**AVAILABLE DATA:**

- - - - -

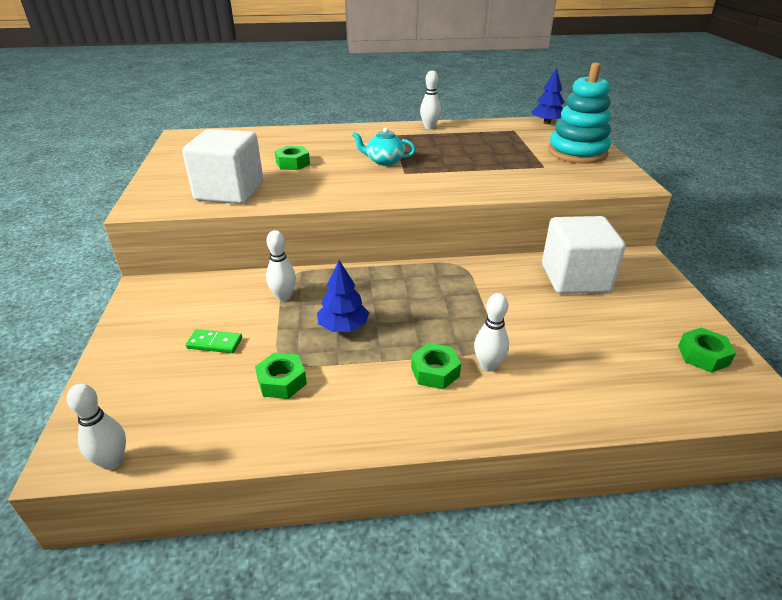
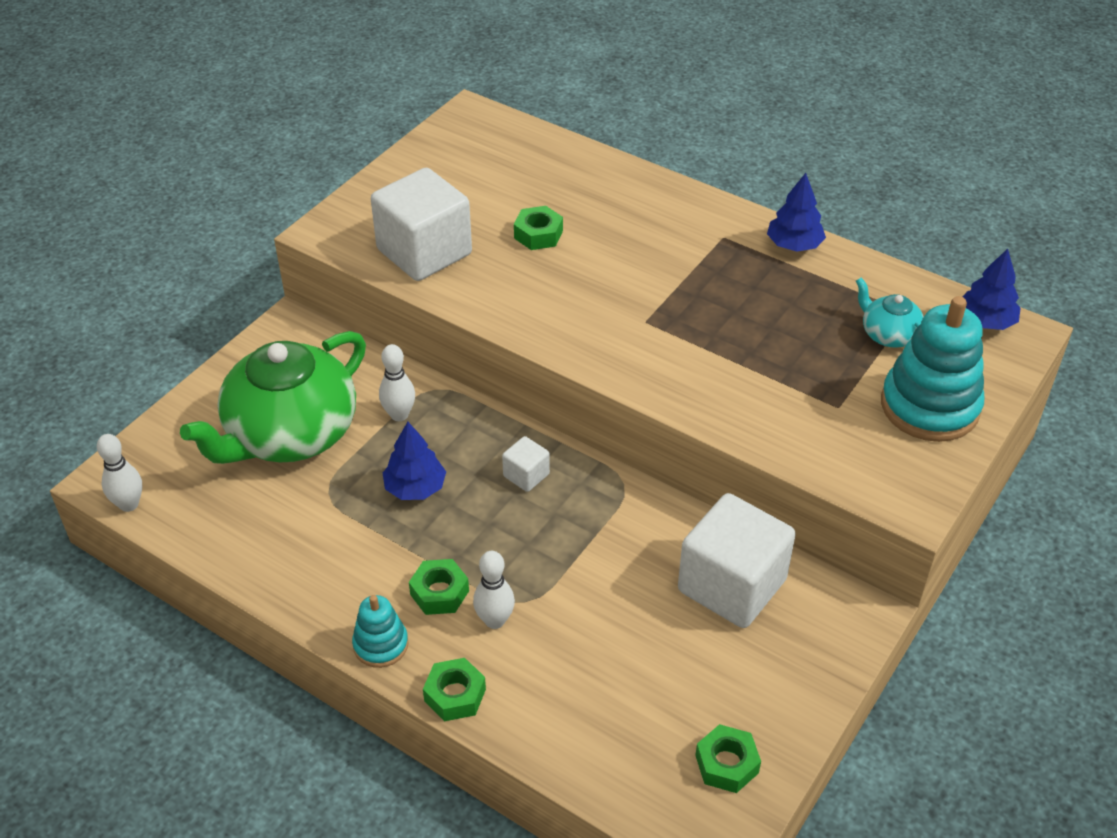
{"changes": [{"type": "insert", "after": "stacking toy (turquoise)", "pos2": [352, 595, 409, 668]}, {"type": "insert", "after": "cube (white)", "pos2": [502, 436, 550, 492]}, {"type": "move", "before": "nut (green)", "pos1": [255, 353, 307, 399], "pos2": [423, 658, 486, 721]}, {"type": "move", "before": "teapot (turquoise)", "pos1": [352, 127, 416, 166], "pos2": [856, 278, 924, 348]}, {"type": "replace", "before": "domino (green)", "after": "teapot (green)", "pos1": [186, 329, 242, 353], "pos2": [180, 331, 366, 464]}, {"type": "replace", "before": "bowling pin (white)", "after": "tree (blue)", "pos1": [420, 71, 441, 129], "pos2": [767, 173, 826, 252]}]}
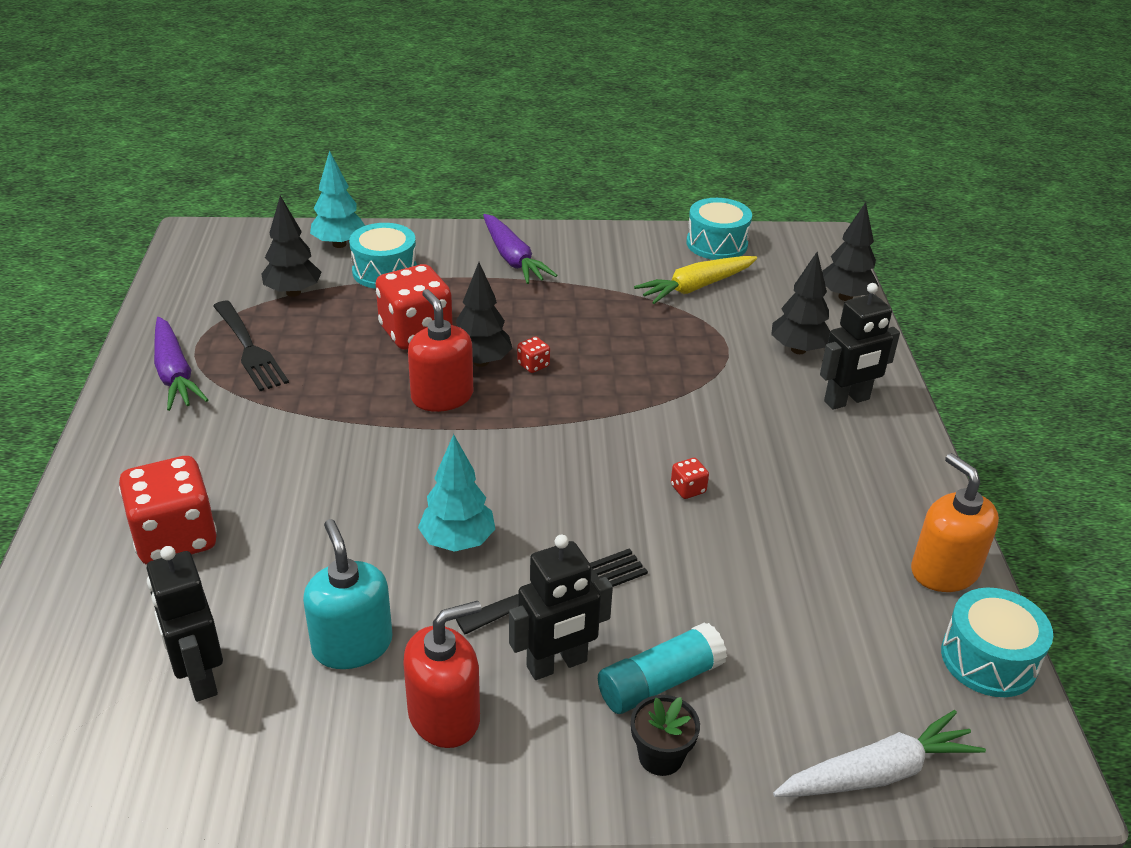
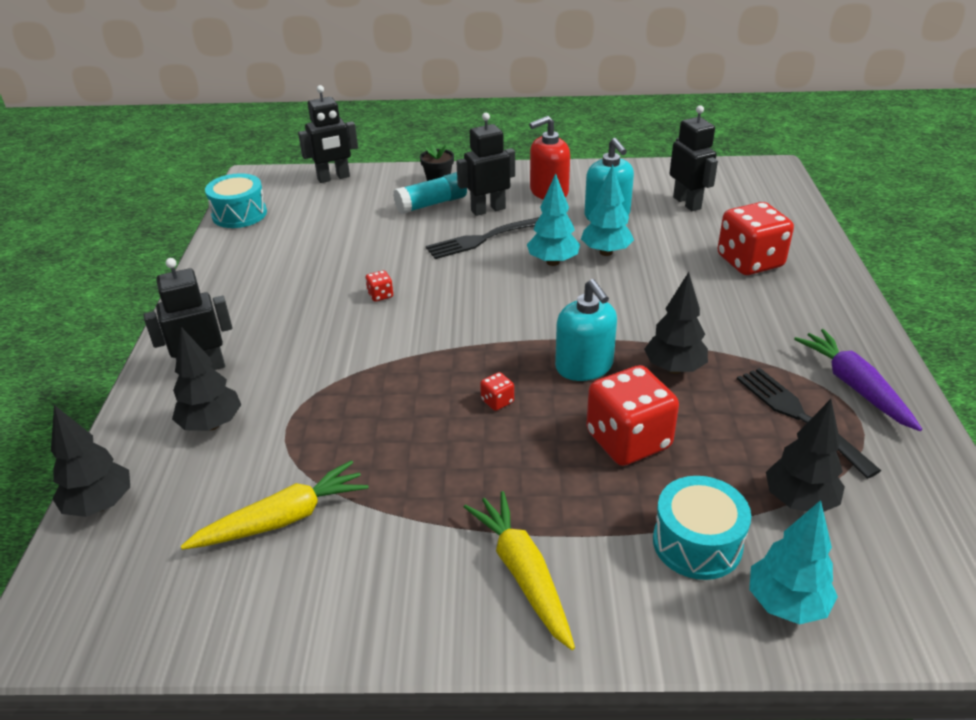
{"changes": [{"type": "delete", "before": "drum (turquoise)", "pos1": [686, 198, 752, 260]}, {"type": "delete", "before": "soap dispenser (orange)", "pos1": [911, 453, 999, 592]}, {"type": "insert", "after": "tree (turquoise)", "pos2": [581, 164, 634, 256]}, {"type": "move", "before": "tree (black)", "pos1": [456, 262, 512, 367], "pos2": [644, 272, 708, 374]}, {"type": "replace", "before": "carrot (white)", "after": "robot (black)", "pos1": [773, 710, 986, 797], "pos2": [298, 85, 358, 183]}, {"type": "recolor", "before": "soap dispenser (red)", "after": "soap dispenser (turquoise)", "pos1": [408, 289, 473, 412], "pos2": [555, 279, 617, 381]}, {"type": "recolor", "before": "carrot (purple)", "after": "carrot (yellow)", "pos1": [483, 214, 558, 284], "pos2": [464, 491, 575, 650]}]}
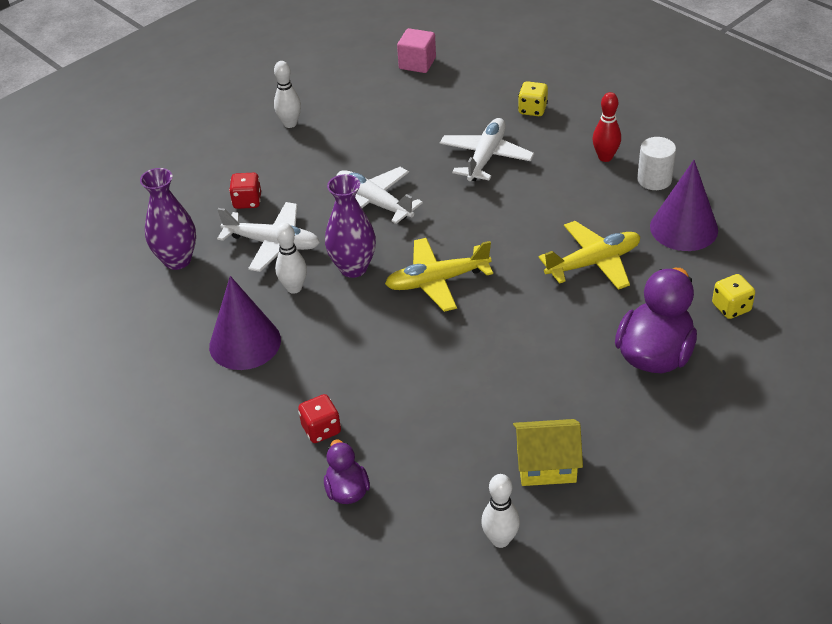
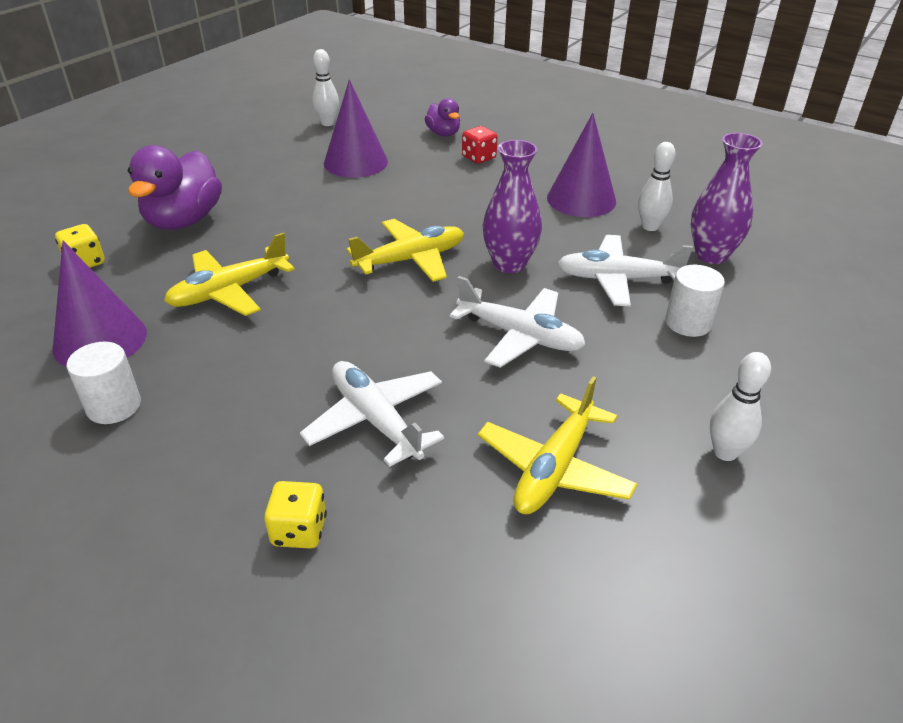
{"changes": [{"type": "delete", "before": "cube (pink)", "pos1": [397, 28, 436, 73]}, {"type": "delete", "before": "house (yellow)", "pos1": [513, 419, 583, 486]}, {"type": "delete", "before": "bowling pin (red)", "pos1": [593, 92, 621, 162]}, {"type": "insert", "after": "cone (purple)", "pos2": [324, 79, 388, 178]}, {"type": "insert", "after": "plane (yellow)", "pos2": [478, 376, 637, 514]}, {"type": "move", "before": "bowling pin (white)", "pos1": [275, 223, 307, 294], "pos2": [638, 142, 676, 231]}, {"type": "replace", "before": "dice (red)", "after": "cylinder (white)", "pos1": [229, 173, 261, 209], "pos2": [665, 265, 725, 337]}, {"type": "rotate", "before": "plane (white)", "pos1": [440, 118, 534, 181], "pos2": [300, 361, 444, 467], "turn": 135}]}
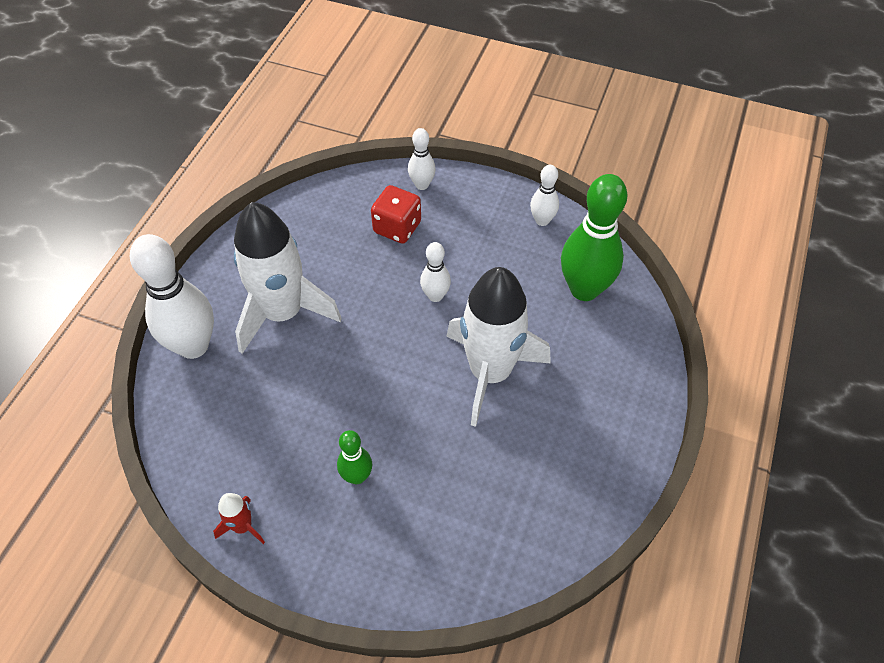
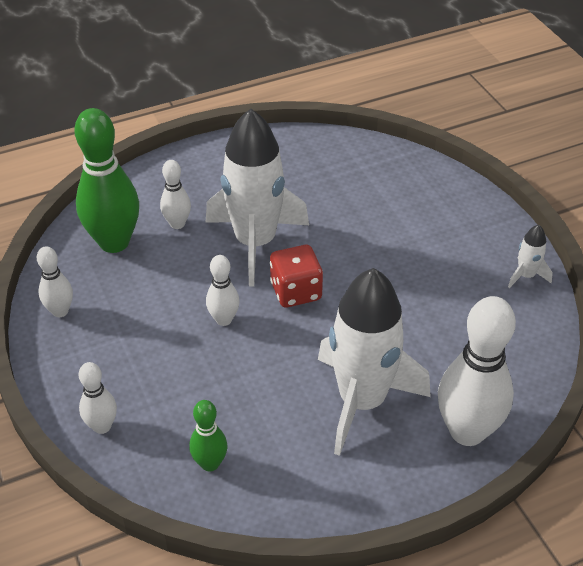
{"changes": [{"type": "insert", "after": "bowling pin (white)", "pos2": [160, 160, 191, 229]}, {"type": "move", "before": "bowling pin (green)", "pos1": [337, 430, 372, 484], "pos2": [189, 400, 227, 472]}, {"type": "move", "before": "dice (red)", "pos1": [371, 185, 421, 244], "pos2": [270, 245, 323, 308]}, {"type": "recolor", "before": "rocket (red)", "after": "rocket (white)", "pos1": [213, 493, 265, 544], "pos2": [508, 225, 553, 288]}]}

- - - - -

**EXERCISE INSTRUCTIONS:**
Go through the listing above and quote it exactly, apart from its images.

**RESULT BELOW:**
{"changes": [{"type": "insert", "after": "stacking toy (turquoise)", "pos2": [352, 595, 409, 668]}, {"type": "insert", "after": "cube (white)", "pos2": [502, 436, 550, 492]}, {"type": "move", "before": "nut (green)", "pos1": [255, 353, 307, 399], "pos2": [423, 658, 486, 721]}, {"type": "move", "before": "teapot (turquoise)", "pos1": [352, 127, 416, 166], "pos2": [856, 278, 924, 348]}, {"type": "replace", "before": "domino (green)", "after": "teapot (green)", "pos1": [186, 329, 242, 353], "pos2": [180, 331, 366, 464]}, {"type": "replace", "before": "bowling pin (white)", "after": "tree (blue)", "pos1": [420, 71, 441, 129], "pos2": [767, 173, 826, 252]}]}
{"changes": [{"type": "delete", "before": "drum (turquoise)", "pos1": [686, 198, 752, 260]}, {"type": "delete", "before": "soap dispenser (orange)", "pos1": [911, 453, 999, 592]}, {"type": "insert", "after": "tree (turquoise)", "pos2": [581, 164, 634, 256]}, {"type": "move", "before": "tree (black)", "pos1": [456, 262, 512, 367], "pos2": [644, 272, 708, 374]}, {"type": "replace", "before": "carrot (white)", "after": "robot (black)", "pos1": [773, 710, 986, 797], "pos2": [298, 85, 358, 183]}, {"type": "recolor", "before": "soap dispenser (red)", "after": "soap dispenser (turquoise)", "pos1": [408, 289, 473, 412], "pos2": [555, 279, 617, 381]}, {"type": "recolor", "before": "carrot (purple)", "after": "carrot (yellow)", "pos1": [483, 214, 558, 284], "pos2": [464, 491, 575, 650]}]}
{"changes": [{"type": "delete", "before": "cube (pink)", "pos1": [397, 28, 436, 73]}, {"type": "delete", "before": "house (yellow)", "pos1": [513, 419, 583, 486]}, {"type": "delete", "before": "bowling pin (red)", "pos1": [593, 92, 621, 162]}, {"type": "insert", "after": "cone (purple)", "pos2": [324, 79, 388, 178]}, {"type": "insert", "after": "plane (yellow)", "pos2": [478, 376, 637, 514]}, {"type": "move", "before": "bowling pin (white)", "pos1": [275, 223, 307, 294], "pos2": [638, 142, 676, 231]}, {"type": "replace", "before": "dice (red)", "after": "cylinder (white)", "pos1": [229, 173, 261, 209], "pos2": [665, 265, 725, 337]}, {"type": "rotate", "before": "plane (white)", "pos1": [440, 118, 534, 181], "pos2": [300, 361, 444, 467], "turn": 135}]}
{"changes": [{"type": "insert", "after": "bowling pin (white)", "pos2": [160, 160, 191, 229]}, {"type": "move", "before": "bowling pin (green)", "pos1": [337, 430, 372, 484], "pos2": [189, 400, 227, 472]}, {"type": "move", "before": "dice (red)", "pos1": [371, 185, 421, 244], "pos2": [270, 245, 323, 308]}, {"type": "recolor", "before": "rocket (red)", "after": "rocket (white)", "pos1": [213, 493, 265, 544], "pos2": [508, 225, 553, 288]}]}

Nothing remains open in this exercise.